-- WHAT IS BEING ASKED --
All of the data needs to be reproduced with no alterations.

-- DATA FOR PROCESSING --

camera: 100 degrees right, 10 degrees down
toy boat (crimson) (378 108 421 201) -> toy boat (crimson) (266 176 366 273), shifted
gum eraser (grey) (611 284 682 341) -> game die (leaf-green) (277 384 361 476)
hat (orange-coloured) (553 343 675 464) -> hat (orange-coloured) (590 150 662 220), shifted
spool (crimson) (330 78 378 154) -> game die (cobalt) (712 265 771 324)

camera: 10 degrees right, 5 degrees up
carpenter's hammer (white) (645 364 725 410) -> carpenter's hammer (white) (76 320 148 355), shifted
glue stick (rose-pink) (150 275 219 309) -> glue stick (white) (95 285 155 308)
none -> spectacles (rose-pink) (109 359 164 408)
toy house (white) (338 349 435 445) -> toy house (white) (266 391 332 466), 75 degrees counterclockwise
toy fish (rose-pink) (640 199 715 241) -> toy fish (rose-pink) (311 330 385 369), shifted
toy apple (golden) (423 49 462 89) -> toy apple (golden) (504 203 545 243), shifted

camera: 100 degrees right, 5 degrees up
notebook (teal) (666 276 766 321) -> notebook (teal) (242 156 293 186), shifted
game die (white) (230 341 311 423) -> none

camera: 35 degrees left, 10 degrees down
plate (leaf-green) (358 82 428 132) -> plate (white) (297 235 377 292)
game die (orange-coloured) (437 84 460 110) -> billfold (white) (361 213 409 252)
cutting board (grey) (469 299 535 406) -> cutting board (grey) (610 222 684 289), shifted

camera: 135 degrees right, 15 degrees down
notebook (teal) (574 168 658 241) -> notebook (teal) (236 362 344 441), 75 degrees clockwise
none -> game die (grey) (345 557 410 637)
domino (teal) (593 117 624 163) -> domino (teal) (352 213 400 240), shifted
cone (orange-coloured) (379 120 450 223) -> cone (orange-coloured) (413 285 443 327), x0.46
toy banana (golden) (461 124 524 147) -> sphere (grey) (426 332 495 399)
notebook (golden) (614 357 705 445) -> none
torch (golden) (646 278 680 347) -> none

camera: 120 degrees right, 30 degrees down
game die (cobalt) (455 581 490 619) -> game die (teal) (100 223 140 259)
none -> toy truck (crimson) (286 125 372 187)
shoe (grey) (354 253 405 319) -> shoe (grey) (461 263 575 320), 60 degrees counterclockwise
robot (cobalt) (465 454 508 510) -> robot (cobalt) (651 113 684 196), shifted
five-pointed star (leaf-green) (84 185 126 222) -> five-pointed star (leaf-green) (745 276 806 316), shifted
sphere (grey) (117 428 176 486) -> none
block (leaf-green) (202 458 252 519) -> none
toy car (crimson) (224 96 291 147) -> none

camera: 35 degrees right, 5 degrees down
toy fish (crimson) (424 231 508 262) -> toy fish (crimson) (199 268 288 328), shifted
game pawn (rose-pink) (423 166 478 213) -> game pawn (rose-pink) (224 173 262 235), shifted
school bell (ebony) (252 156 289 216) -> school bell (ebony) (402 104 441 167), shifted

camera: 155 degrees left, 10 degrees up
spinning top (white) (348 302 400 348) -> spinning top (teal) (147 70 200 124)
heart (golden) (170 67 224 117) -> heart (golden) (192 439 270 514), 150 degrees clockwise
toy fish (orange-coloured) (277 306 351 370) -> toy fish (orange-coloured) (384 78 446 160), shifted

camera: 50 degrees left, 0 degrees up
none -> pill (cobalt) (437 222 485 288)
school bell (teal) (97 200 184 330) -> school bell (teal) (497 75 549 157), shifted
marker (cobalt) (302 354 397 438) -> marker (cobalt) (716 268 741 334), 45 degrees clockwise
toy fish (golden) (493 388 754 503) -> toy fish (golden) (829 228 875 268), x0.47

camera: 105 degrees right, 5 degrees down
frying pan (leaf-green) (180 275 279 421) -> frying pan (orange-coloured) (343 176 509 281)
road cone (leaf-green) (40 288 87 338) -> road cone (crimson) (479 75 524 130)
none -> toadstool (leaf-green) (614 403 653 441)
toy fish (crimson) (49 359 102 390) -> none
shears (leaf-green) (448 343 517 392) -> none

-- RESULT --
camera: 100 degrees right, 10 degrees down
toy boat (crimson) (378 108 421 201) -> toy boat (crimson) (266 176 366 273), shifted
gum eraser (grey) (611 284 682 341) -> game die (leaf-green) (277 384 361 476)
hat (orange-coloured) (553 343 675 464) -> hat (orange-coloured) (590 150 662 220), shifted
spool (crimson) (330 78 378 154) -> game die (cobalt) (712 265 771 324)

camera: 10 degrees right, 5 degrees up
carpenter's hammer (white) (645 364 725 410) -> carpenter's hammer (white) (76 320 148 355), shifted
glue stick (rose-pink) (150 275 219 309) -> glue stick (white) (95 285 155 308)
none -> spectacles (rose-pink) (109 359 164 408)
toy house (white) (338 349 435 445) -> toy house (white) (266 391 332 466), 75 degrees counterclockwise
toy fish (rose-pink) (640 199 715 241) -> toy fish (rose-pink) (311 330 385 369), shifted
toy apple (golden) (423 49 462 89) -> toy apple (golden) (504 203 545 243), shifted

camera: 100 degrees right, 5 degrees up
notebook (teal) (666 276 766 321) -> notebook (teal) (242 156 293 186), shifted
game die (white) (230 341 311 423) -> none

camera: 35 degrees left, 10 degrees down
plate (leaf-green) (358 82 428 132) -> plate (white) (297 235 377 292)
game die (orange-coloured) (437 84 460 110) -> billfold (white) (361 213 409 252)
cutting board (grey) (469 299 535 406) -> cutting board (grey) (610 222 684 289), shifted

camera: 135 degrees right, 15 degrees down
notebook (teal) (574 168 658 241) -> notebook (teal) (236 362 344 441), 75 degrees clockwise
none -> game die (grey) (345 557 410 637)
domino (teal) (593 117 624 163) -> domino (teal) (352 213 400 240), shifted
cone (orange-coloured) (379 120 450 223) -> cone (orange-coloured) (413 285 443 327), x0.46
toy banana (golden) (461 124 524 147) -> sphere (grey) (426 332 495 399)
notebook (golden) (614 357 705 445) -> none
torch (golden) (646 278 680 347) -> none

camera: 120 degrees right, 30 degrees down
game die (cobalt) (455 581 490 619) -> game die (teal) (100 223 140 259)
none -> toy truck (crimson) (286 125 372 187)
shoe (grey) (354 253 405 319) -> shoe (grey) (461 263 575 320), 60 degrees counterclockwise
robot (cobalt) (465 454 508 510) -> robot (cobalt) (651 113 684 196), shifted
five-pointed star (leaf-green) (84 185 126 222) -> five-pointed star (leaf-green) (745 276 806 316), shifted
sphere (grey) (117 428 176 486) -> none
block (leaf-green) (202 458 252 519) -> none
toy car (crimson) (224 96 291 147) -> none

camera: 35 degrees right, 5 degrees down
toy fish (crimson) (424 231 508 262) -> toy fish (crimson) (199 268 288 328), shifted
game pawn (rose-pink) (423 166 478 213) -> game pawn (rose-pink) (224 173 262 235), shifted
school bell (ebony) (252 156 289 216) -> school bell (ebony) (402 104 441 167), shifted

camera: 155 degrees left, 10 degrees up
spinning top (white) (348 302 400 348) -> spinning top (teal) (147 70 200 124)
heart (golden) (170 67 224 117) -> heart (golden) (192 439 270 514), 150 degrees clockwise
toy fish (orange-coloured) (277 306 351 370) -> toy fish (orange-coloured) (384 78 446 160), shifted

camera: 50 degrees left, 0 degrees up
none -> pill (cobalt) (437 222 485 288)
school bell (teal) (97 200 184 330) -> school bell (teal) (497 75 549 157), shifted
marker (cobalt) (302 354 397 438) -> marker (cobalt) (716 268 741 334), 45 degrees clockwise
toy fish (golden) (493 388 754 503) -> toy fish (golden) (829 228 875 268), x0.47

camera: 105 degrees right, 5 degrees down
frying pan (leaf-green) (180 275 279 421) -> frying pan (orange-coloured) (343 176 509 281)
road cone (leaf-green) (40 288 87 338) -> road cone (crimson) (479 75 524 130)
none -> toadstool (leaf-green) (614 403 653 441)
toy fish (crimson) (49 359 102 390) -> none
shears (leaf-green) (448 343 517 392) -> none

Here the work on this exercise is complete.